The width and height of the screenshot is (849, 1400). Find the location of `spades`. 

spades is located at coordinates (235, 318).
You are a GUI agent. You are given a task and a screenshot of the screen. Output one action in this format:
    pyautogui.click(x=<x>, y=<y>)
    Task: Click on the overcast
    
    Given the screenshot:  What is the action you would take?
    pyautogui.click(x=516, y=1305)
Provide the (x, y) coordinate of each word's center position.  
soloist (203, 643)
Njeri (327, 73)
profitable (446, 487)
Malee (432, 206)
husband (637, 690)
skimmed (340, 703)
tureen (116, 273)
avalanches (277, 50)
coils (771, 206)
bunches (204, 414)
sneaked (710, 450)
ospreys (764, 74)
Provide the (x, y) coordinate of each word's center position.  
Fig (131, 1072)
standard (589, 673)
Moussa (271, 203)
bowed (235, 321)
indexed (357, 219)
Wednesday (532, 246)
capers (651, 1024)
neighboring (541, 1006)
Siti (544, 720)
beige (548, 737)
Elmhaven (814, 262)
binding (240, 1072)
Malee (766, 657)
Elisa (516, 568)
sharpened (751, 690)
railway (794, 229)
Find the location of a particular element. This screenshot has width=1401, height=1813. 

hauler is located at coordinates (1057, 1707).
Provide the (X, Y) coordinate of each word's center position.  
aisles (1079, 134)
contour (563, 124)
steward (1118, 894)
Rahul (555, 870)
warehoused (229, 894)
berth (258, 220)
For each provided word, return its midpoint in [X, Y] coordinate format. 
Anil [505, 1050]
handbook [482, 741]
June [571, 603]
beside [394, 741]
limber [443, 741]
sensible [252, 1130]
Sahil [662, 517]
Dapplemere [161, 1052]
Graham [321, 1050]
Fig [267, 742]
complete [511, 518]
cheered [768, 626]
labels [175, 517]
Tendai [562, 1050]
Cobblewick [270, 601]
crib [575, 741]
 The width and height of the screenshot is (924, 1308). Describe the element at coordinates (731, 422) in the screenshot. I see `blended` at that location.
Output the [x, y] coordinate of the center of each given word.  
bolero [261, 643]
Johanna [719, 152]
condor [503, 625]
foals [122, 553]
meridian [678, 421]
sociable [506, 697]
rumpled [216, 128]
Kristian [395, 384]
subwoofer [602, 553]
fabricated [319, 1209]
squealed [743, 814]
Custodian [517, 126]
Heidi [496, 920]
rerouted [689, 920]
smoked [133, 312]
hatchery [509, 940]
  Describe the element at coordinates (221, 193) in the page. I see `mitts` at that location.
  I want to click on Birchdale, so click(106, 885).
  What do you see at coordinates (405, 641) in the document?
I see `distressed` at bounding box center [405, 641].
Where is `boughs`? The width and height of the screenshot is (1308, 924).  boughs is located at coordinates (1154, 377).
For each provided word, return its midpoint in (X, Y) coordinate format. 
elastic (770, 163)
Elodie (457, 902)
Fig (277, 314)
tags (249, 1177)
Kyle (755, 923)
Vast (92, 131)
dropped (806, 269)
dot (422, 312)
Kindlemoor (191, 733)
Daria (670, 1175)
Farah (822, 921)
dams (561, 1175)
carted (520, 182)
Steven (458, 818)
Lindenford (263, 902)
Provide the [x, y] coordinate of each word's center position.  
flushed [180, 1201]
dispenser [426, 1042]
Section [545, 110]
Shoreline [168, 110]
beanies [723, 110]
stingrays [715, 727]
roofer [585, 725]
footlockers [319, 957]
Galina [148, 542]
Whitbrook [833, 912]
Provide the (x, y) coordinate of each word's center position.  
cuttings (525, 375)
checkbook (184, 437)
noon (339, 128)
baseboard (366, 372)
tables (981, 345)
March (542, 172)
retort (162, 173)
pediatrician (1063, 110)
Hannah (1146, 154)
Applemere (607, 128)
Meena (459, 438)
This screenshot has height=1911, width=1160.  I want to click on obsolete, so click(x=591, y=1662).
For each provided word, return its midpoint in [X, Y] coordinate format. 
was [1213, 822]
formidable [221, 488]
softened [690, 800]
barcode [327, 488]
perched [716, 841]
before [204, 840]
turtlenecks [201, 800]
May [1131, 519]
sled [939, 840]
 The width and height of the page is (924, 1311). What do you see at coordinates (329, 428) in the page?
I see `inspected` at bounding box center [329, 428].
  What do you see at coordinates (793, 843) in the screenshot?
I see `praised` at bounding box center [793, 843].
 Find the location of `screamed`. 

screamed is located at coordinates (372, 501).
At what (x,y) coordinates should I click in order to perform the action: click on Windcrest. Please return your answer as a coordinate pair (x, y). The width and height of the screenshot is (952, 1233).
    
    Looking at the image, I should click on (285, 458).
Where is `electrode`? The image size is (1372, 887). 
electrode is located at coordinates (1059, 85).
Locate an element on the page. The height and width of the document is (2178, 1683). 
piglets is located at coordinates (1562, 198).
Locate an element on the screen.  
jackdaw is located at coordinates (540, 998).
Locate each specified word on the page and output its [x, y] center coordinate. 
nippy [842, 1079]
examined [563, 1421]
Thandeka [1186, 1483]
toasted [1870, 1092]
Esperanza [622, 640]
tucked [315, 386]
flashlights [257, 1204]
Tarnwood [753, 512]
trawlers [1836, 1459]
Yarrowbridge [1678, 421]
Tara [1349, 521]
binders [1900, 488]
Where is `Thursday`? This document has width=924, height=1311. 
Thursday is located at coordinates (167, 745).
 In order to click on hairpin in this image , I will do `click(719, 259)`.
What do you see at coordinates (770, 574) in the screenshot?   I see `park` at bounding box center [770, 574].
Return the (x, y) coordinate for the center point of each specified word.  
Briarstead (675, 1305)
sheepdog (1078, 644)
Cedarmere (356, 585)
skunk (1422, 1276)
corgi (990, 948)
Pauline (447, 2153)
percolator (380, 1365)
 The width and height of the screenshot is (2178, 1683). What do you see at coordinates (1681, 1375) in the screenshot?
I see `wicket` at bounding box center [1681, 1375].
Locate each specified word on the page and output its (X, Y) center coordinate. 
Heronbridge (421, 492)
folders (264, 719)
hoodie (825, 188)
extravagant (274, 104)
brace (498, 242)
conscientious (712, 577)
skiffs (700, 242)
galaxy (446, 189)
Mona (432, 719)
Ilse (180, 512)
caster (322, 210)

· · ·

> **Work required**
Please reproduce all of the rows above word for word, changing nothing.

> **Response**
The width and height of the screenshot is (849, 1400). Find the location of `spades`. 

spades is located at coordinates (235, 318).
You are a GUI agent. You are given a task and a screenshot of the screen. Output one action in this format:
    pyautogui.click(x=<x>, y=<y>)
    Task: Click on the overcast
    
    Given the screenshot:  What is the action you would take?
    pyautogui.click(x=516, y=1305)
Provide the (x, y) coordinate of each word's center position.  
soloist (203, 643)
Njeri (327, 73)
profitable (446, 487)
Malee (432, 206)
husband (637, 690)
skimmed (340, 703)
tureen (116, 273)
avalanches (277, 50)
coils (771, 206)
bunches (204, 414)
sneaked (710, 450)
ospreys (764, 74)
Provide the (x, y) coordinate of each word's center position.  
Fig (131, 1072)
standard (589, 673)
Moussa (271, 203)
bowed (235, 321)
indexed (357, 219)
Wednesday (532, 246)
capers (651, 1024)
neighboring (541, 1006)
Siti (544, 720)
beige (548, 737)
Elmhaven (814, 262)
binding (240, 1072)
Malee (766, 657)
Elisa (516, 568)
sharpened (751, 690)
railway (794, 229)
Find the location of a particular element. This screenshot has width=1401, height=1813. 

hauler is located at coordinates (1057, 1707).
Provide the (X, Y) coordinate of each word's center position.  
aisles (1079, 134)
contour (563, 124)
steward (1118, 894)
Rahul (555, 870)
warehoused (229, 894)
berth (258, 220)
For each provided word, return its midpoint in [X, Y] coordinate format. 
Anil [505, 1050]
handbook [482, 741]
June [571, 603]
beside [394, 741]
limber [443, 741]
sensible [252, 1130]
Sahil [662, 517]
Dapplemere [161, 1052]
Graham [321, 1050]
Fig [267, 742]
complete [511, 518]
cheered [768, 626]
labels [175, 517]
Tendai [562, 1050]
Cobblewick [270, 601]
crib [575, 741]
 The width and height of the screenshot is (924, 1308). Describe the element at coordinates (731, 422) in the screenshot. I see `blended` at that location.
Output the [x, y] coordinate of the center of each given word.  
bolero [261, 643]
Johanna [719, 152]
condor [503, 625]
foals [122, 553]
meridian [678, 421]
sociable [506, 697]
rumpled [216, 128]
Kristian [395, 384]
subwoofer [602, 553]
fabricated [319, 1209]
squealed [743, 814]
Custodian [517, 126]
Heidi [496, 920]
rerouted [689, 920]
smoked [133, 312]
hatchery [509, 940]
  Describe the element at coordinates (221, 193) in the page. I see `mitts` at that location.
  I want to click on Birchdale, so click(106, 885).
  What do you see at coordinates (405, 641) in the document?
I see `distressed` at bounding box center [405, 641].
Where is `boughs`? The width and height of the screenshot is (1308, 924).  boughs is located at coordinates (1154, 377).
For each provided word, return its midpoint in (X, Y) coordinate format. 
elastic (770, 163)
Elodie (457, 902)
Fig (277, 314)
tags (249, 1177)
Kyle (755, 923)
Vast (92, 131)
dropped (806, 269)
dot (422, 312)
Kindlemoor (191, 733)
Daria (670, 1175)
Farah (822, 921)
dams (561, 1175)
carted (520, 182)
Steven (458, 818)
Lindenford (263, 902)
Provide the [x, y] coordinate of each word's center position.  
flushed [180, 1201]
dispenser [426, 1042]
Section [545, 110]
Shoreline [168, 110]
beanies [723, 110]
stingrays [715, 727]
roofer [585, 725]
footlockers [319, 957]
Galina [148, 542]
Whitbrook [833, 912]
Provide the (x, y) coordinate of each word's center position.  
cuttings (525, 375)
checkbook (184, 437)
noon (339, 128)
baseboard (366, 372)
tables (981, 345)
March (542, 172)
retort (162, 173)
pediatrician (1063, 110)
Hannah (1146, 154)
Applemere (607, 128)
Meena (459, 438)
This screenshot has height=1911, width=1160.  I want to click on obsolete, so click(x=591, y=1662).
For each provided word, return its midpoint in [X, Y] coordinate format. 
was [1213, 822]
formidable [221, 488]
softened [690, 800]
barcode [327, 488]
perched [716, 841]
before [204, 840]
turtlenecks [201, 800]
May [1131, 519]
sled [939, 840]
 The width and height of the page is (924, 1311). What do you see at coordinates (329, 428) in the page?
I see `inspected` at bounding box center [329, 428].
  What do you see at coordinates (793, 843) in the screenshot?
I see `praised` at bounding box center [793, 843].
 Find the location of `screamed`. 

screamed is located at coordinates (372, 501).
At what (x,y) coordinates should I click in order to perform the action: click on Windcrest. Please return your answer as a coordinate pair (x, y). The width and height of the screenshot is (952, 1233).
    
    Looking at the image, I should click on (285, 458).
Where is `electrode`? The image size is (1372, 887). 
electrode is located at coordinates (1059, 85).
Locate an element on the page. The height and width of the document is (2178, 1683). 
piglets is located at coordinates (1562, 198).
Locate an element on the screen.  
jackdaw is located at coordinates (540, 998).
Locate each specified word on the page and output its [x, y] center coordinate. 
nippy [842, 1079]
examined [563, 1421]
Thandeka [1186, 1483]
toasted [1870, 1092]
Esperanza [622, 640]
tucked [315, 386]
flashlights [257, 1204]
Tarnwood [753, 512]
trawlers [1836, 1459]
Yarrowbridge [1678, 421]
Tara [1349, 521]
binders [1900, 488]
Where is `Thursday`? This document has width=924, height=1311. 
Thursday is located at coordinates (167, 745).
 In order to click on hairpin in this image , I will do `click(719, 259)`.
What do you see at coordinates (770, 574) in the screenshot?   I see `park` at bounding box center [770, 574].
Return the (x, y) coordinate for the center point of each specified word.  
Briarstead (675, 1305)
sheepdog (1078, 644)
Cedarmere (356, 585)
skunk (1422, 1276)
corgi (990, 948)
Pauline (447, 2153)
percolator (380, 1365)
 The width and height of the screenshot is (2178, 1683). What do you see at coordinates (1681, 1375) in the screenshot?
I see `wicket` at bounding box center [1681, 1375].
Locate each specified word on the page and output its (X, Y) center coordinate. 
Heronbridge (421, 492)
folders (264, 719)
hoodie (825, 188)
extravagant (274, 104)
brace (498, 242)
conscientious (712, 577)
skiffs (700, 242)
galaxy (446, 189)
Mona (432, 719)
Ilse (180, 512)
caster (322, 210)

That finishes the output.